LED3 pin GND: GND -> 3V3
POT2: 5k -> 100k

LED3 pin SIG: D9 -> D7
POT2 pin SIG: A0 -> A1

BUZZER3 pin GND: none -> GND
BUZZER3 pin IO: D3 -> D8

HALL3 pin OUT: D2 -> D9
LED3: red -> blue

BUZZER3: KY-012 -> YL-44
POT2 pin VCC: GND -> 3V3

◆ ◆ ◆ ◆ ◆

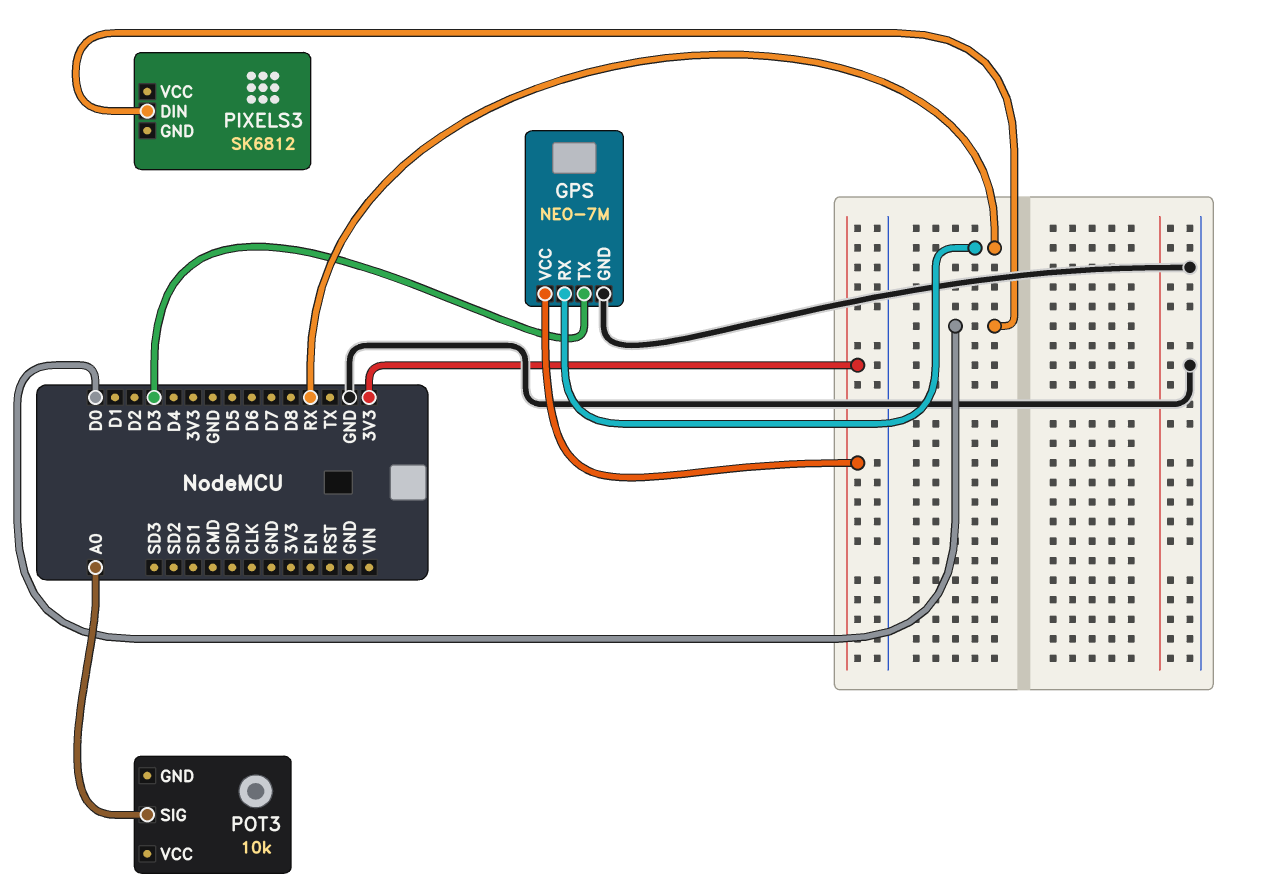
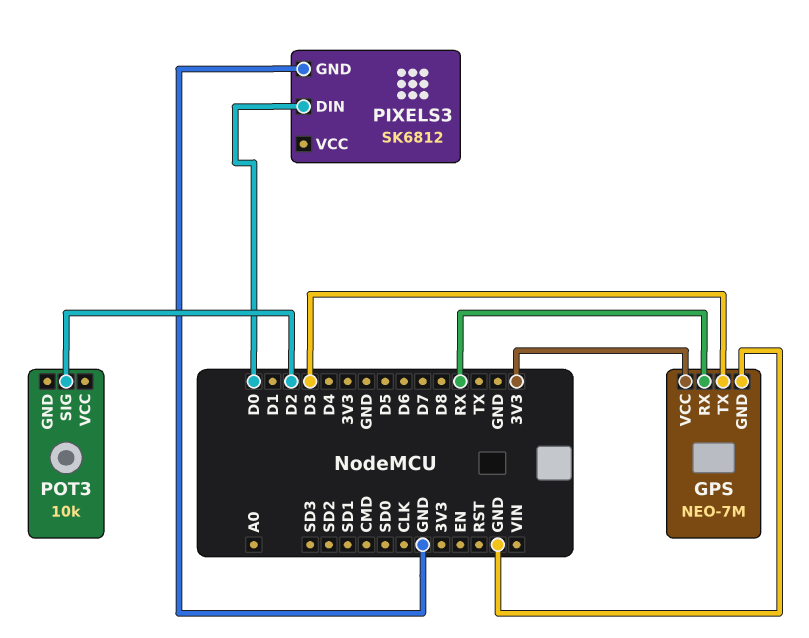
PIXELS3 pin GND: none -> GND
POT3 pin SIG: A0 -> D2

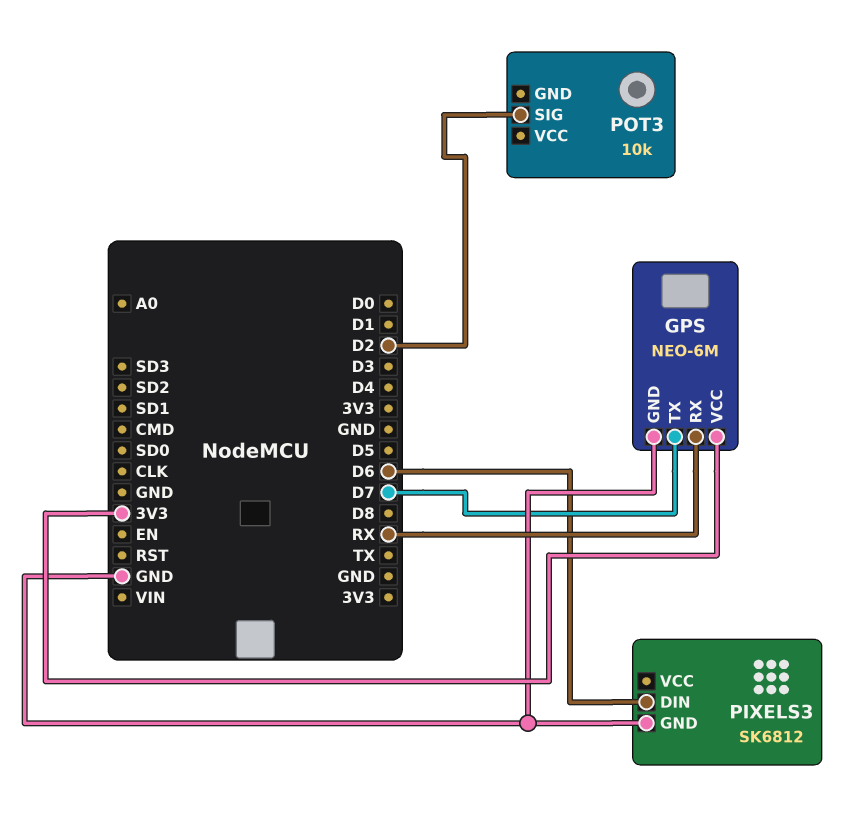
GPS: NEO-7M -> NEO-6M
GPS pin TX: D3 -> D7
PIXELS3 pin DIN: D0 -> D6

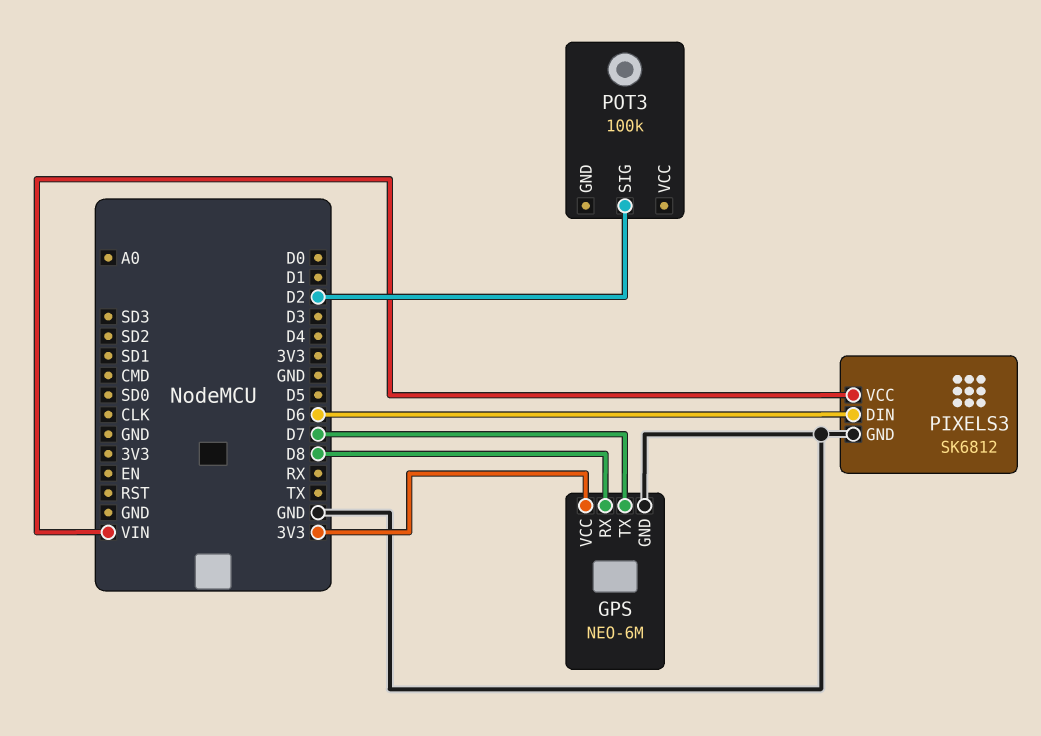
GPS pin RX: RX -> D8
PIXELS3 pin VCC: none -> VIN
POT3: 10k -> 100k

◆ ◆ ◆ ◆ ◆

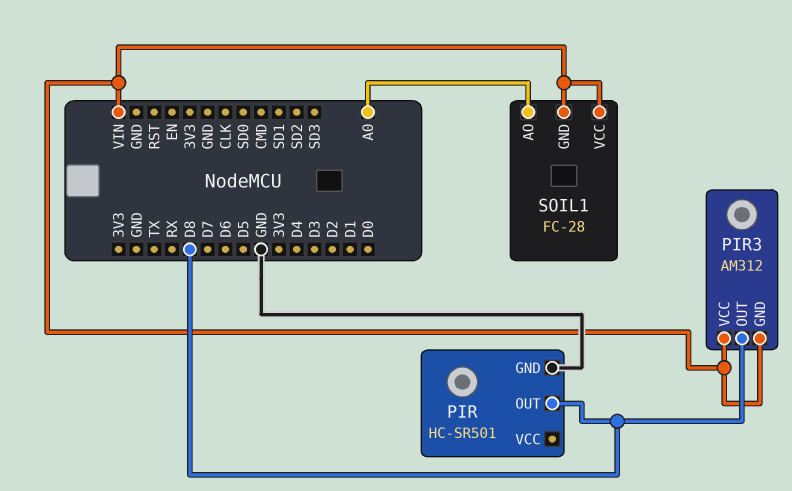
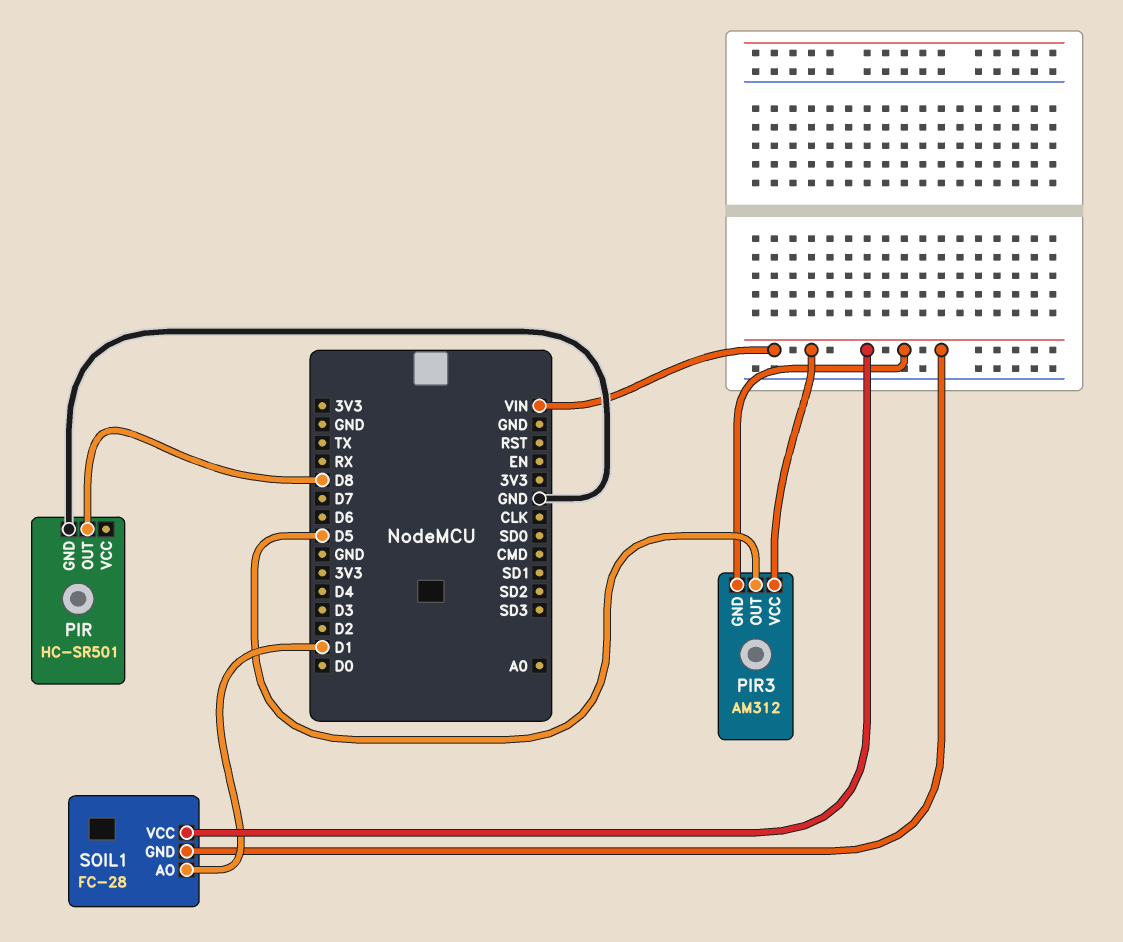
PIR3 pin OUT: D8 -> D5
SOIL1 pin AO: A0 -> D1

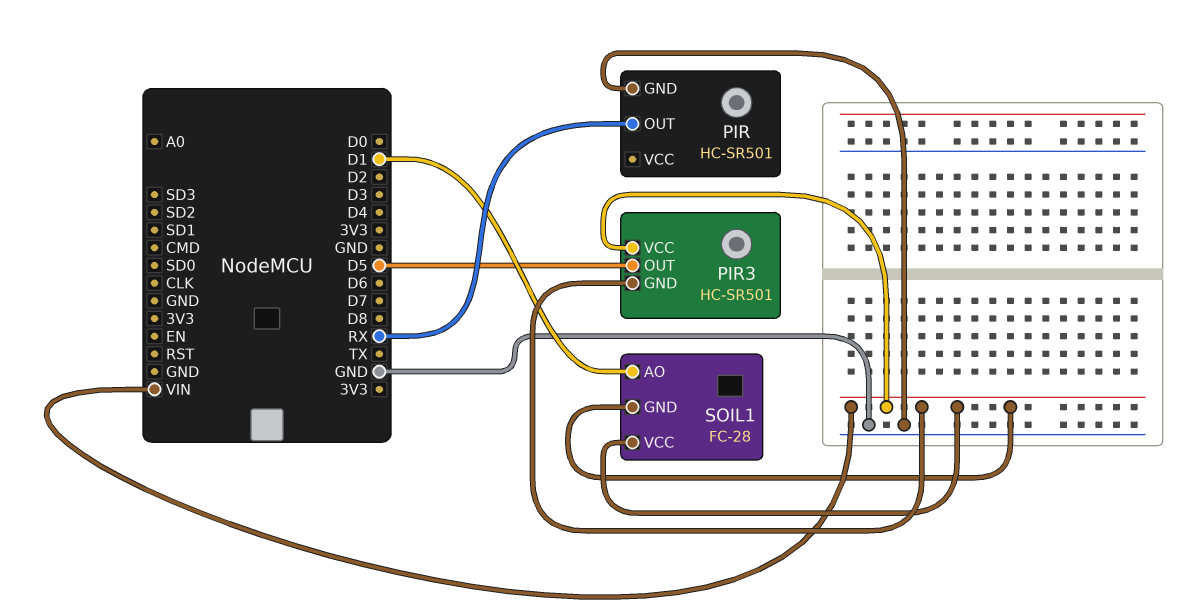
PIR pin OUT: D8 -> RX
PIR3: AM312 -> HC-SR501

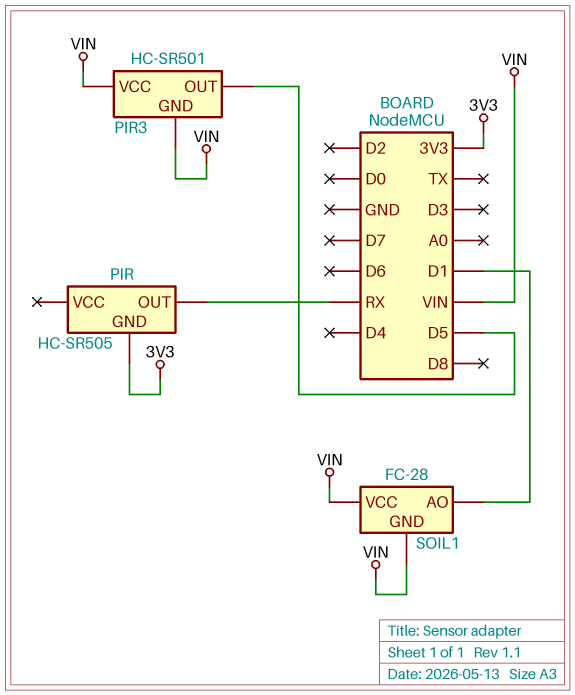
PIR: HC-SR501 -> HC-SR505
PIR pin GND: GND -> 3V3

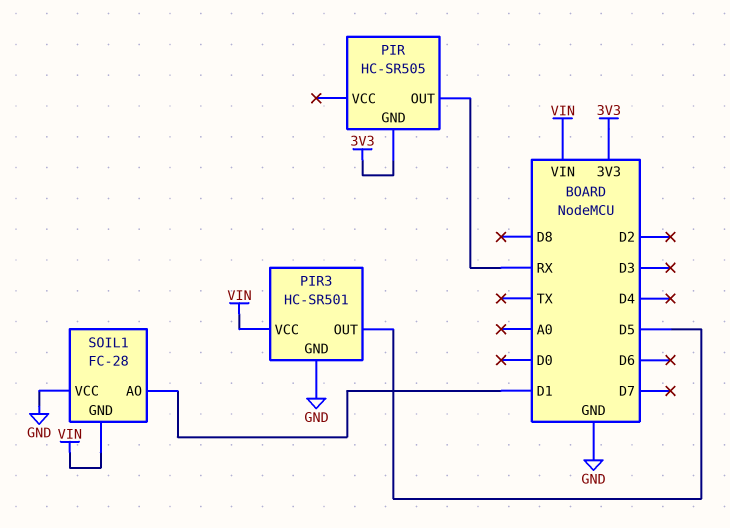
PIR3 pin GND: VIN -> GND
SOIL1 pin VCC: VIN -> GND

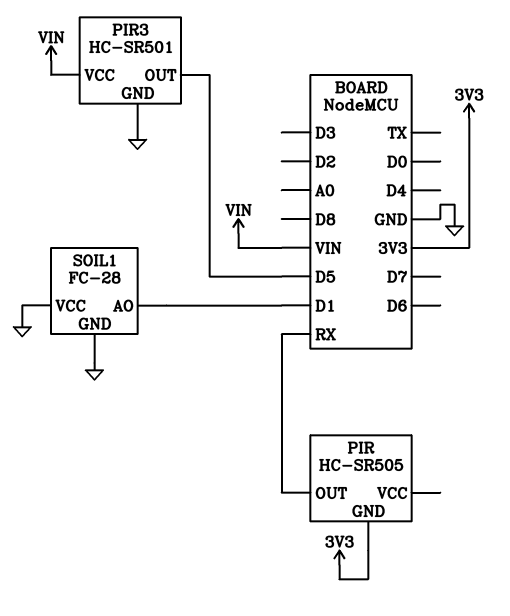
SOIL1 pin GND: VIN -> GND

◆ ◆ ◆ ◆ ◆

**What the task requires:** Where a picture appears in the records above, omit it, and transcribe exactly the stretch of lines from the one with "PIR pin OUT: D8 -> RX" through the one with "SOIL1 pin GND: VIN -> GND".

**Written solution:**
PIR pin OUT: D8 -> RX
PIR3: AM312 -> HC-SR501

PIR: HC-SR501 -> HC-SR505
PIR pin GND: GND -> 3V3

PIR3 pin GND: VIN -> GND
SOIL1 pin VCC: VIN -> GND

SOIL1 pin GND: VIN -> GND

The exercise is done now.